*** Material provided Section Begins ***

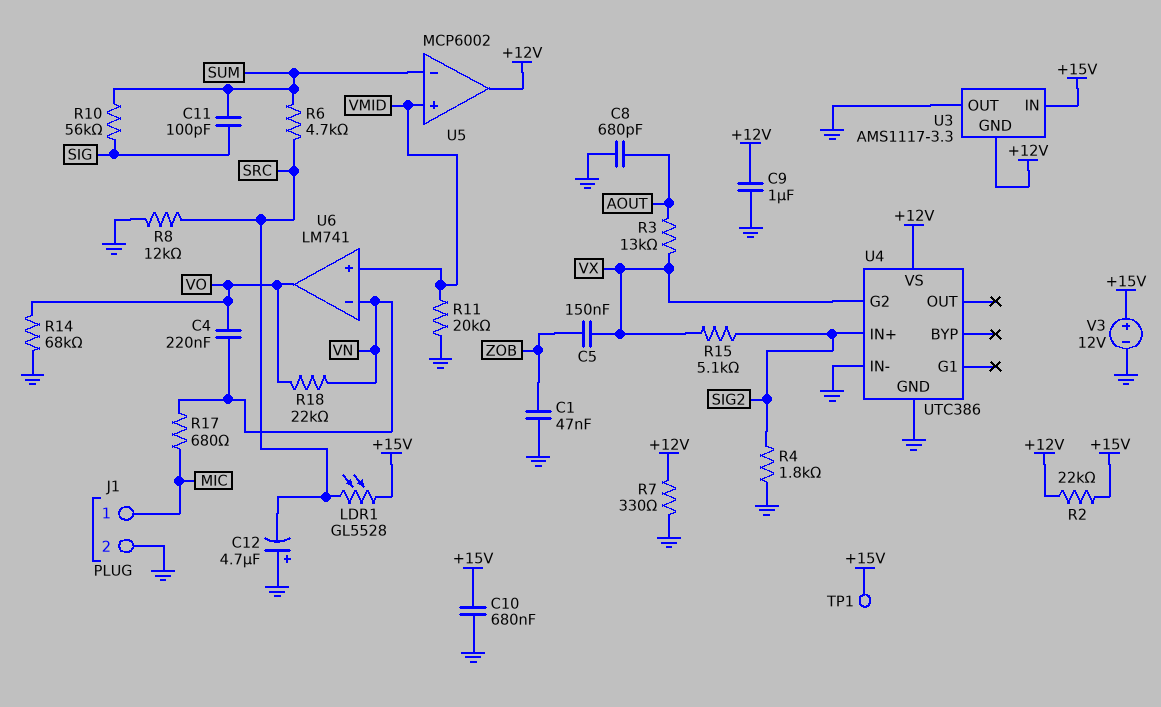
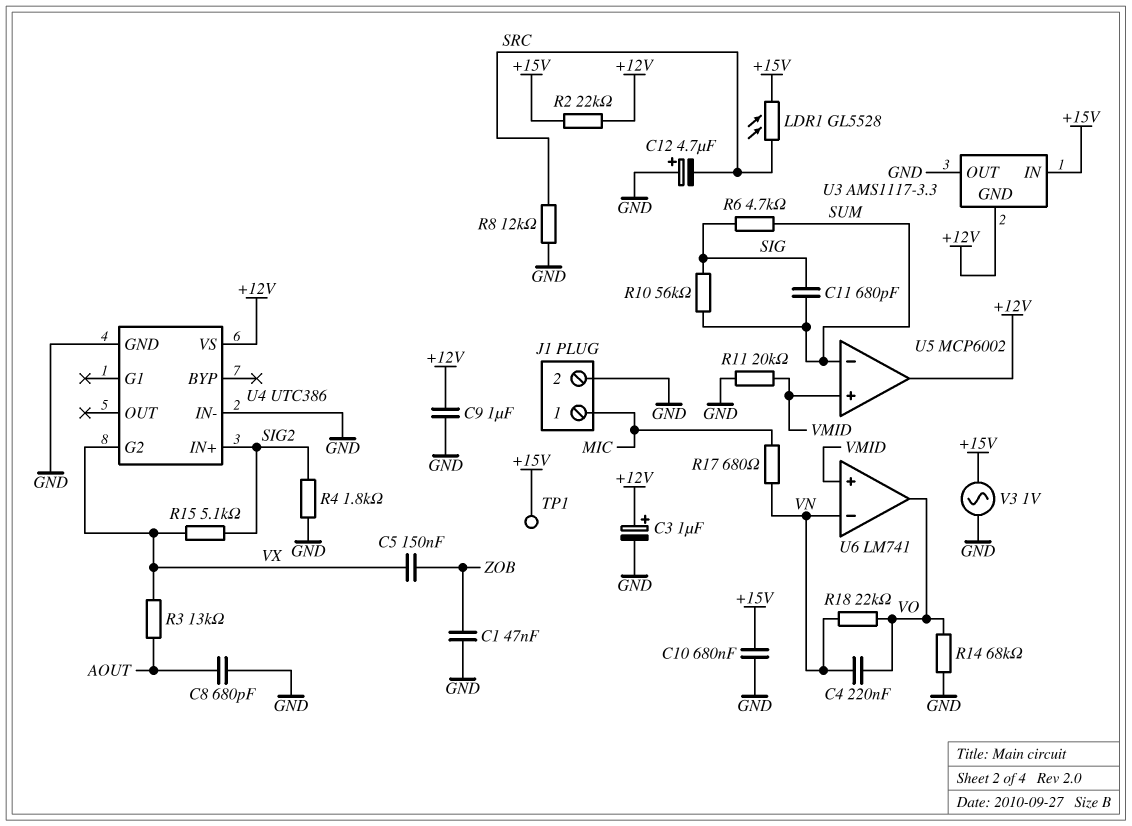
C3: none -> 1uF (plus +12V, minus GND)
C11: 100pF (SIG, SUM) -> 680pF (SIG, SUM)
R6: 4.7k (SRC, SUM) -> 4.7k (SIG, SUM)
R7: 330 (+12V, GND) -> none
V3: 12V (plus +15V, minus GND) -> AC 1V (+15V, GND)

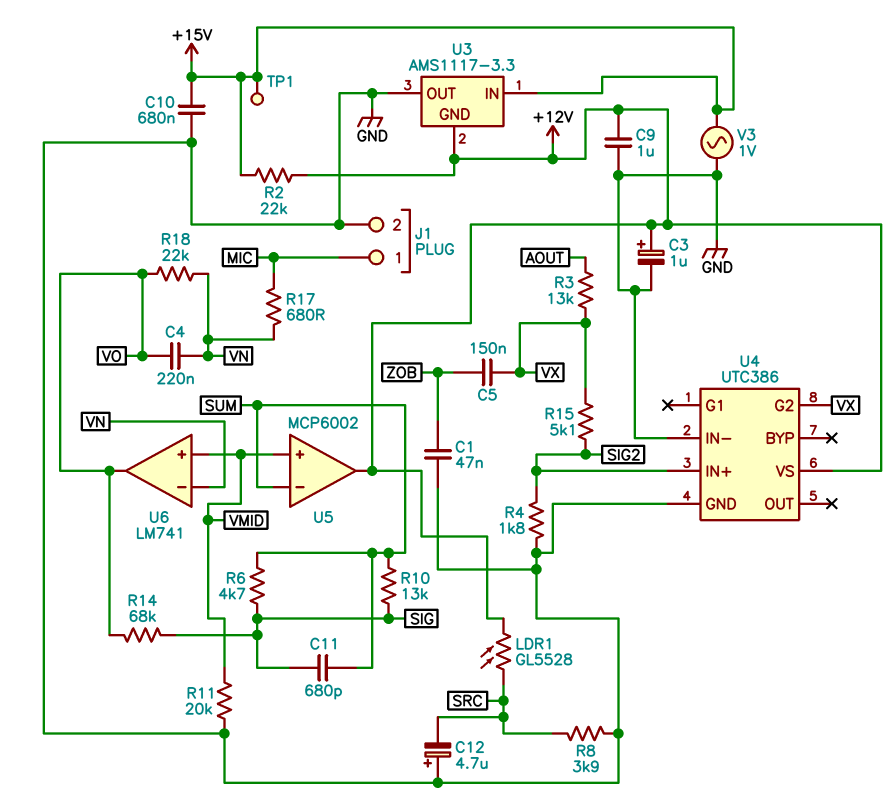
C8: 680pF (AOUT, GND) -> none
LDR1: GL5528 (+15V, SRC) -> GL5528 (+12V, SRC)
R8: 12k (GND, SRC) -> 3.9k (GND, SRC)
R10: 56k (SIG, SUM) -> 13k (SIG, SUM)
R14: 68k (GND, VO) -> 68k (SIG, VO)

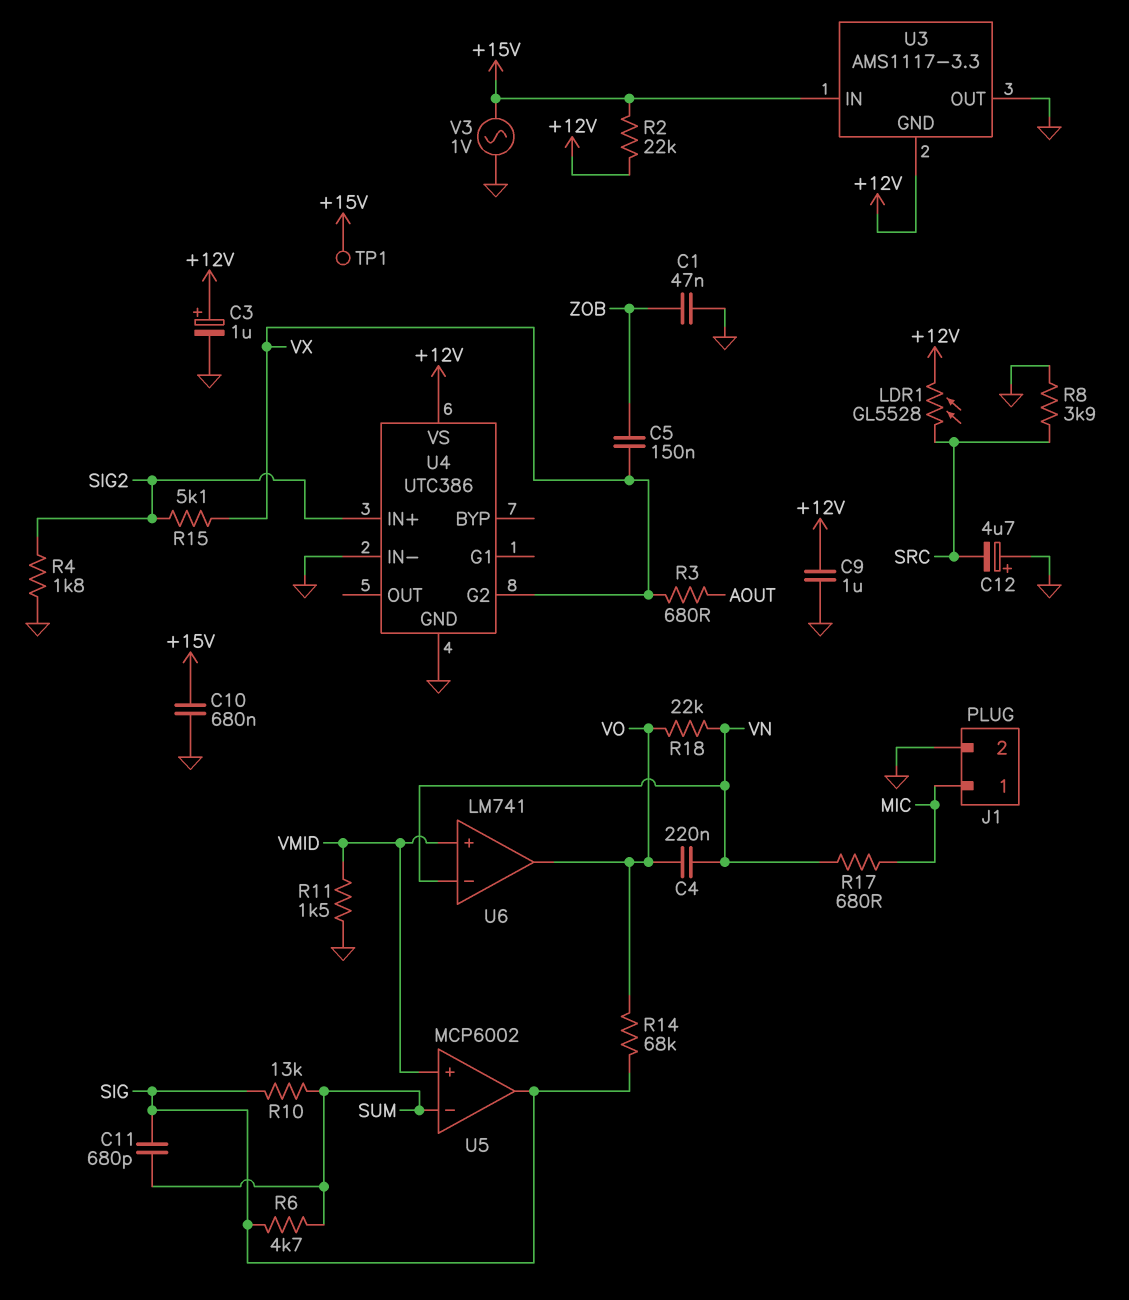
R3: 13k (AOUT, VX) -> 680 (AOUT, VX)
R11: 20k (GND, VMID) -> 1.5k (GND, VMID)
U5 pin out: +12V -> SIG

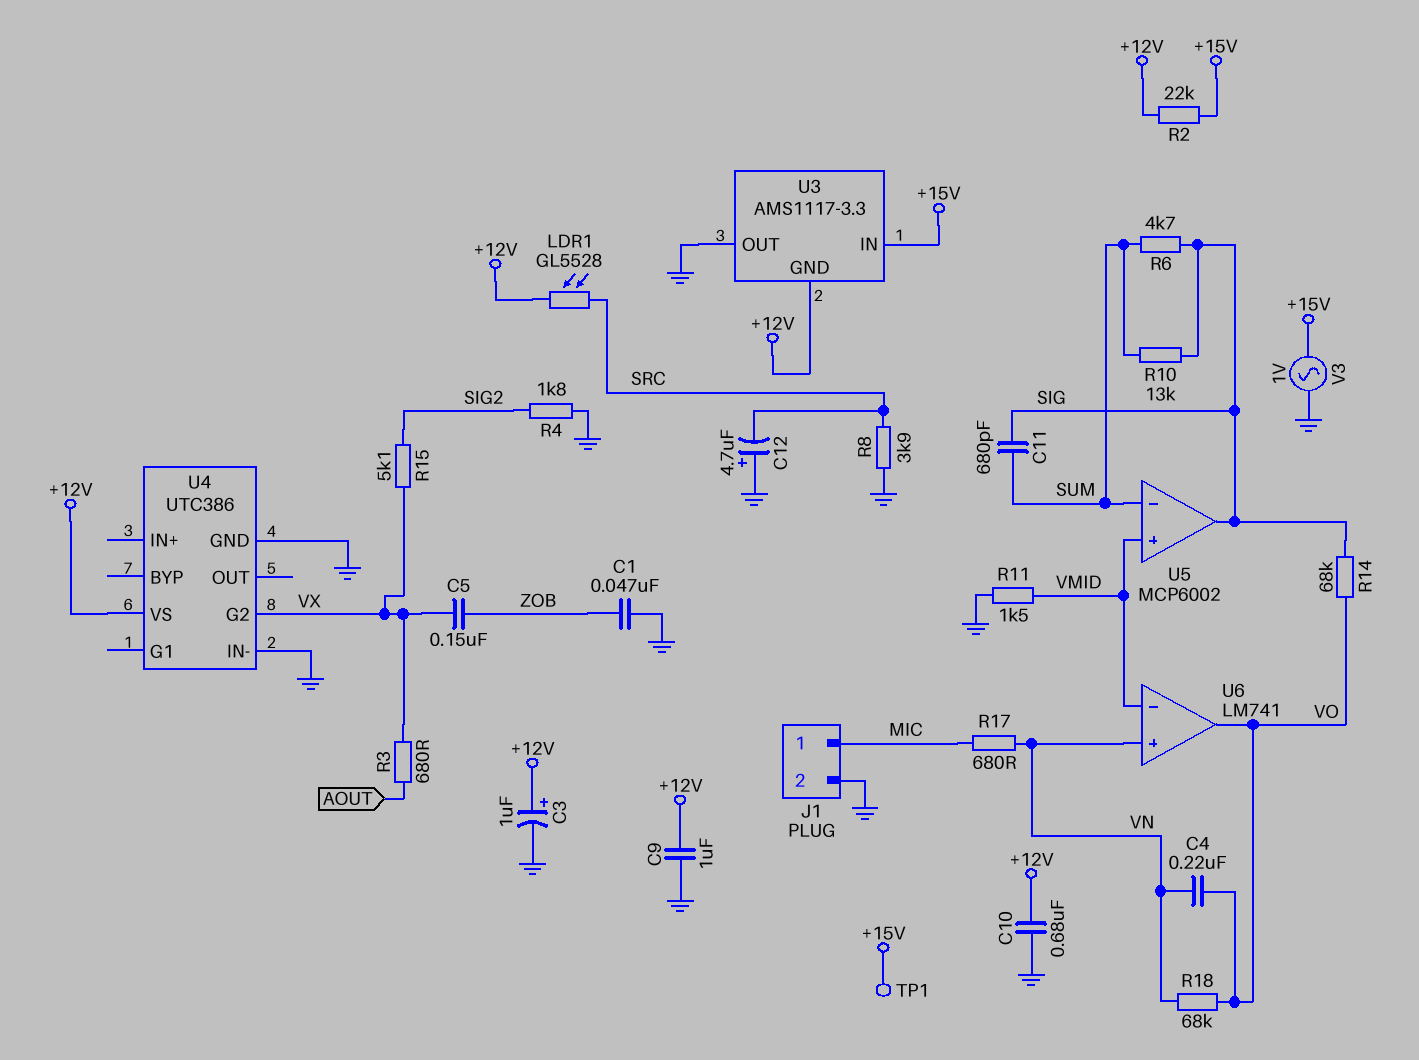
C10: 680nF (+15V, GND) -> 680nF (+12V, GND)
R18: 22k (VN, VO) -> 68k (VN, VO)
U4 pin IN+: SIG2 -> none
U6 pin in+: VMID -> VN
U6 pin in-: VN -> VMID

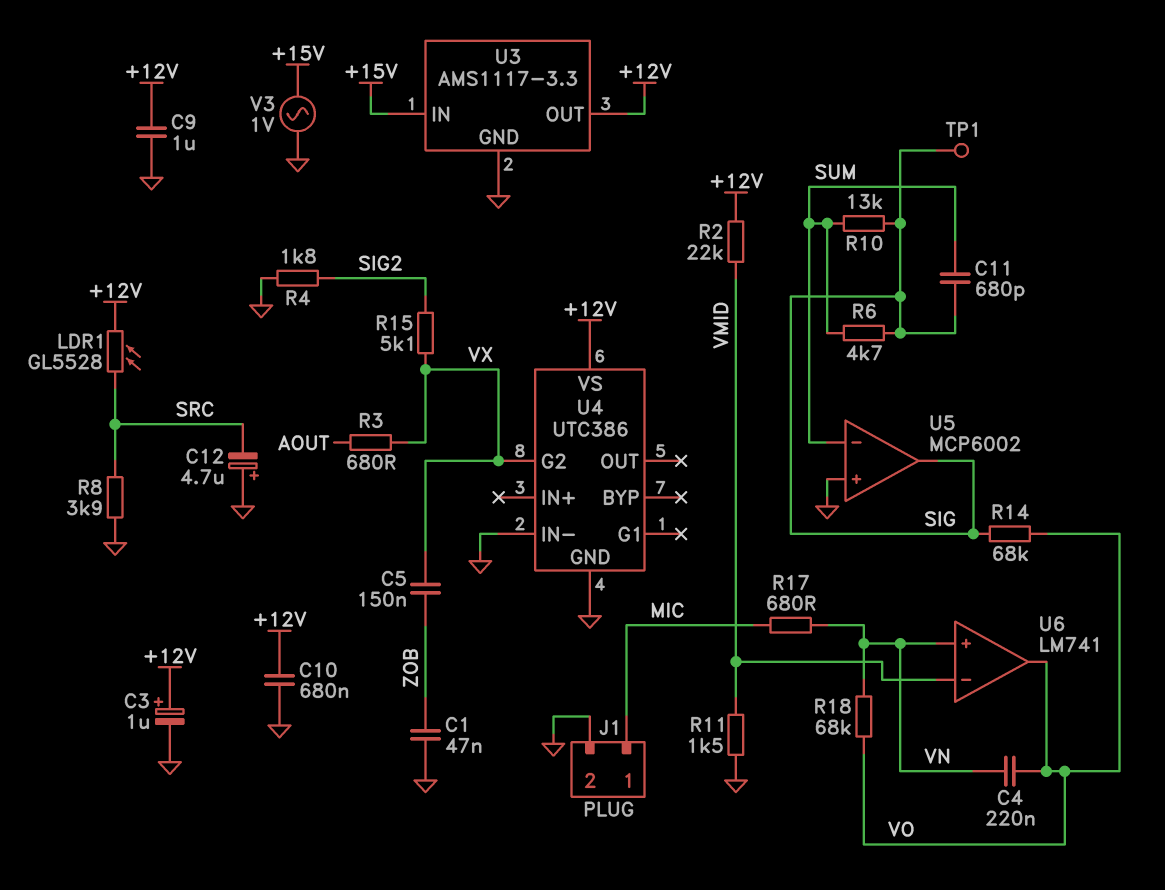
R2: 22k (+12V, +15V) -> 22k (+12V, VMID)
TP1: test point (+15V) -> test point (SIG)
U3 pin GND: +12V -> GND
U3 pin OUT: GND -> +12V
U5 pin in+: VMID -> GND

*** Material provided Section Ends ***

Filter the listing above by the word "AOUT"; copy each line that passes.

C8: 680pF (AOUT, GND) -> none
R3: 13k (AOUT, VX) -> 680 (AOUT, VX)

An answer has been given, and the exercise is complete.